Scene image comparisons:
+++
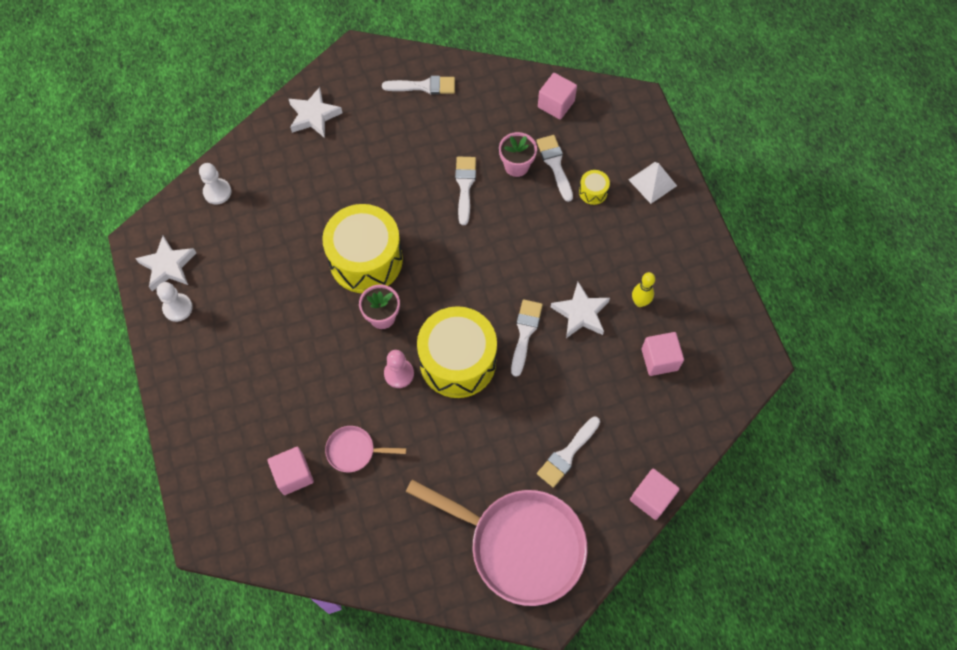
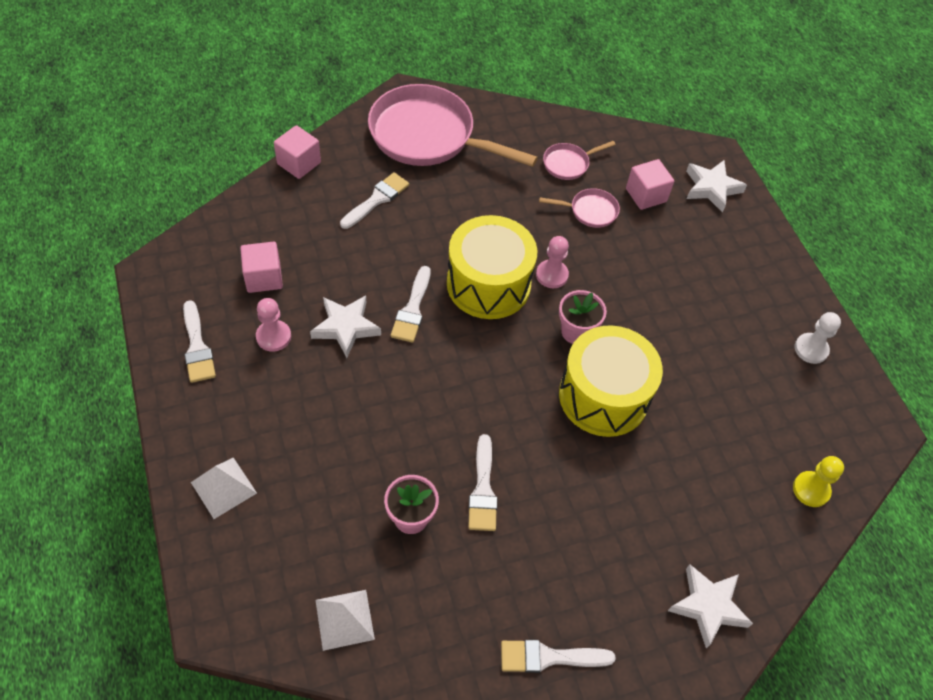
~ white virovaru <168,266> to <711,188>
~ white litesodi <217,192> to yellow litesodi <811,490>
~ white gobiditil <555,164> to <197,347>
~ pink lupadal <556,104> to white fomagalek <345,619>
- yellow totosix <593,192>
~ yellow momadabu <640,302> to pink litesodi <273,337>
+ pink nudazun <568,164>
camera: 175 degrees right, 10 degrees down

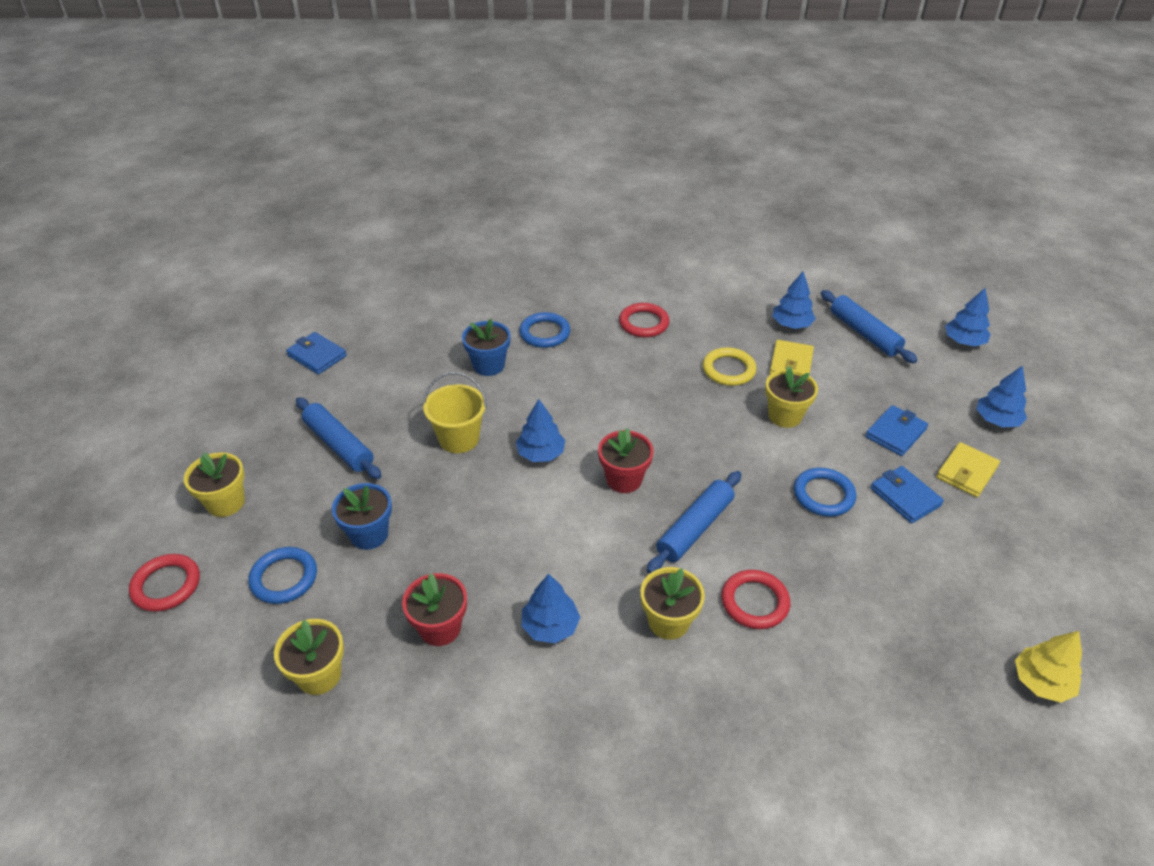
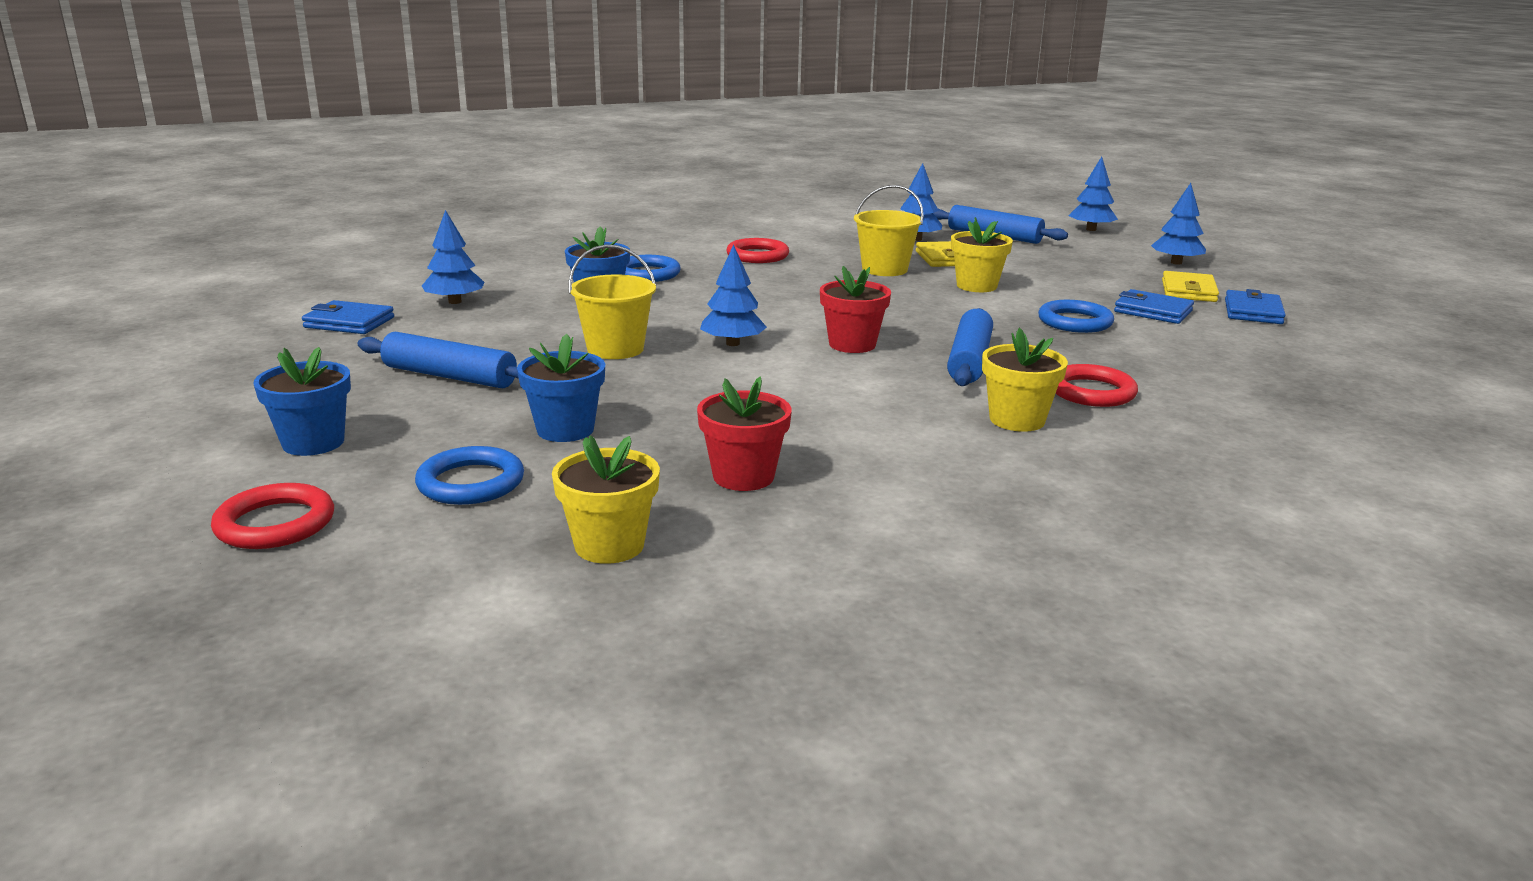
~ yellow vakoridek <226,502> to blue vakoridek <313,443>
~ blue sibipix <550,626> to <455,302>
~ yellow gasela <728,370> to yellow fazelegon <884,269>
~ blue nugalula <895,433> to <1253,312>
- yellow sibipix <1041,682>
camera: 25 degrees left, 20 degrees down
+++
What is being asked → All lines from the one bearing "<555,164> to <197,347>" through the last line of the records, and only those, should be duplicated exactly; no picture belongs in the copy.

Result for this exercise →
~ white gobiditil <555,164> to <197,347>
~ pink lupadal <556,104> to white fomagalek <345,619>
- yellow totosix <593,192>
~ yellow momadabu <640,302> to pink litesodi <273,337>
+ pink nudazun <568,164>
camera: 175 degrees right, 10 degrees down

~ yellow vakoridek <226,502> to blue vakoridek <313,443>
~ blue sibipix <550,626> to <455,302>
~ yellow gasela <728,370> to yellow fazelegon <884,269>
~ blue nugalula <895,433> to <1253,312>
- yellow sibipix <1041,682>
camera: 25 degrees left, 20 degrees down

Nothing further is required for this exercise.